— YOUR INSTRUCTIONS —
Below are the records; locate each line with the word "blue" and copy it.

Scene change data

◆ ◆ ◆ ◆

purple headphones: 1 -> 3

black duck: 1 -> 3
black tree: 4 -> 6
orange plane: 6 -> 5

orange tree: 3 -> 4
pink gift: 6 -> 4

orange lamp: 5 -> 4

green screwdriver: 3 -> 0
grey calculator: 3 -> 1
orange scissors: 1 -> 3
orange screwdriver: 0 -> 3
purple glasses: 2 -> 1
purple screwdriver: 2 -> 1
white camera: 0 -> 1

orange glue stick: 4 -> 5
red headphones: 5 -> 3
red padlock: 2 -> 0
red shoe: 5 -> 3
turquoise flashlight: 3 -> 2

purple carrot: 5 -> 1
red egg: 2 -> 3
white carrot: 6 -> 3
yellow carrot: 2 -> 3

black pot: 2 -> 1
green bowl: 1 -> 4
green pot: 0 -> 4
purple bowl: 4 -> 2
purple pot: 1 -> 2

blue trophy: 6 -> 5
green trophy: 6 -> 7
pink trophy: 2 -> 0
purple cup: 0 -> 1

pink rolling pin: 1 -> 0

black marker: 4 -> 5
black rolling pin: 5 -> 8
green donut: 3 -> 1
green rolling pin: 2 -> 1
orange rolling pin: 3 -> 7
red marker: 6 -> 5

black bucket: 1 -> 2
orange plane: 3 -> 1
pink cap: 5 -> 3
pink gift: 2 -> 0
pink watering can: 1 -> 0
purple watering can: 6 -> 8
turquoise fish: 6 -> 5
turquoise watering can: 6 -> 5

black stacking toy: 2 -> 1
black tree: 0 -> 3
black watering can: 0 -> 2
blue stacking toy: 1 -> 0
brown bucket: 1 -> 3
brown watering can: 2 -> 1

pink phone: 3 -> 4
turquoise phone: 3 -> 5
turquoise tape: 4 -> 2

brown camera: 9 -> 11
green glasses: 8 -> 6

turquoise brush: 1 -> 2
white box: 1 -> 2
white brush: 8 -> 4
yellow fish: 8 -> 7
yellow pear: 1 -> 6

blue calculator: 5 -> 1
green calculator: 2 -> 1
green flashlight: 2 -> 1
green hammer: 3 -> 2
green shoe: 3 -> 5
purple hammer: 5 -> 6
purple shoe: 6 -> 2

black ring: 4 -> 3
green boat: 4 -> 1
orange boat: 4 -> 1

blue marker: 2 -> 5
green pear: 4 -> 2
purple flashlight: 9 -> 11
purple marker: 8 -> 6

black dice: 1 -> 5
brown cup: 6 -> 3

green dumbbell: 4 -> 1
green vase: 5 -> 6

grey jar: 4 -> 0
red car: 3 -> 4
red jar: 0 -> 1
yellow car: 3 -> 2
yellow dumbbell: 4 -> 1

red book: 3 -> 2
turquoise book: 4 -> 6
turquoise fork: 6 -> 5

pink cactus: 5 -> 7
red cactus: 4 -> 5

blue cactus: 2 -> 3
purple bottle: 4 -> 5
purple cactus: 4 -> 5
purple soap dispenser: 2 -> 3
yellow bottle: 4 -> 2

◆ ◆ ◆ ◆

— REPLY —
blue trophy: 6 -> 5
blue stacking toy: 1 -> 0
blue calculator: 5 -> 1
blue marker: 2 -> 5
blue cactus: 2 -> 3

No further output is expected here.